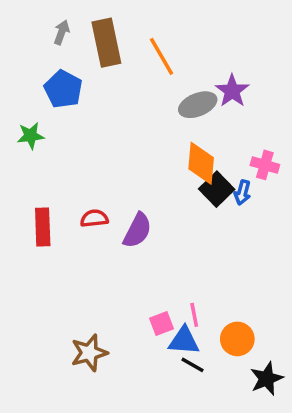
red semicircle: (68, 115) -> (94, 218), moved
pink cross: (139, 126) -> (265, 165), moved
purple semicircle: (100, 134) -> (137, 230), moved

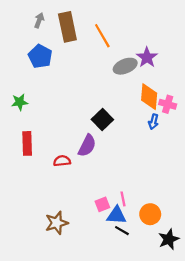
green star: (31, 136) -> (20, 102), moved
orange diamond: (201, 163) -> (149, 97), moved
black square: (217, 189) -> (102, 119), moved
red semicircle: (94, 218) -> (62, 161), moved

_ _ _ _

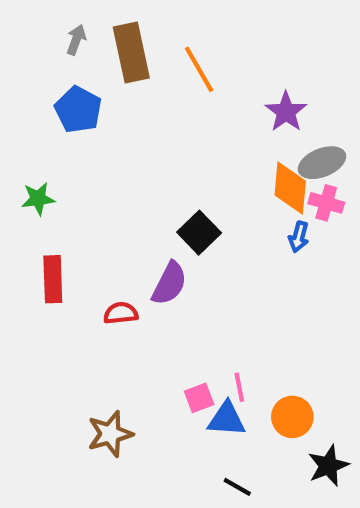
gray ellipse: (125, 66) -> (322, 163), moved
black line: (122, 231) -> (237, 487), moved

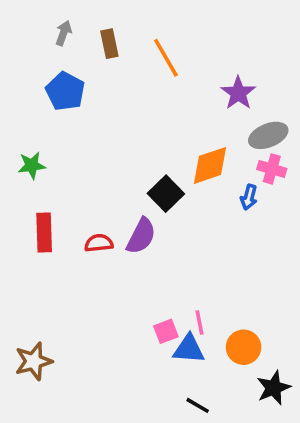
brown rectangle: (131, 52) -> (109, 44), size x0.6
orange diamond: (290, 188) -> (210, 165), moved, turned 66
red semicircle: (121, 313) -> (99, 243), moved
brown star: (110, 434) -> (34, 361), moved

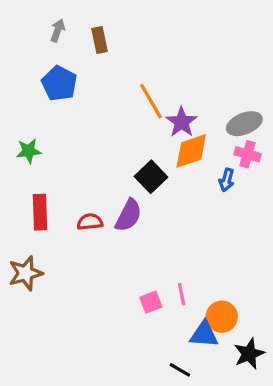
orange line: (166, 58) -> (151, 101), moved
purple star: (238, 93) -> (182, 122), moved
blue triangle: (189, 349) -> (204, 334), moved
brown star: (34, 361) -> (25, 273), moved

_ _ _ _

### [What is needed]
Set the pictures aside and retype exactly the lines above from the line with "red semicircle: (121, 313)" to the line with "brown star: (34, 361) -> (25, 273), moved", both included, adding no others.

### [Exercise answer]
red semicircle: (121, 313) -> (99, 243), moved
brown star: (110, 434) -> (34, 361), moved

orange line: (166, 58) -> (151, 101), moved
purple star: (238, 93) -> (182, 122), moved
blue triangle: (189, 349) -> (204, 334), moved
brown star: (34, 361) -> (25, 273), moved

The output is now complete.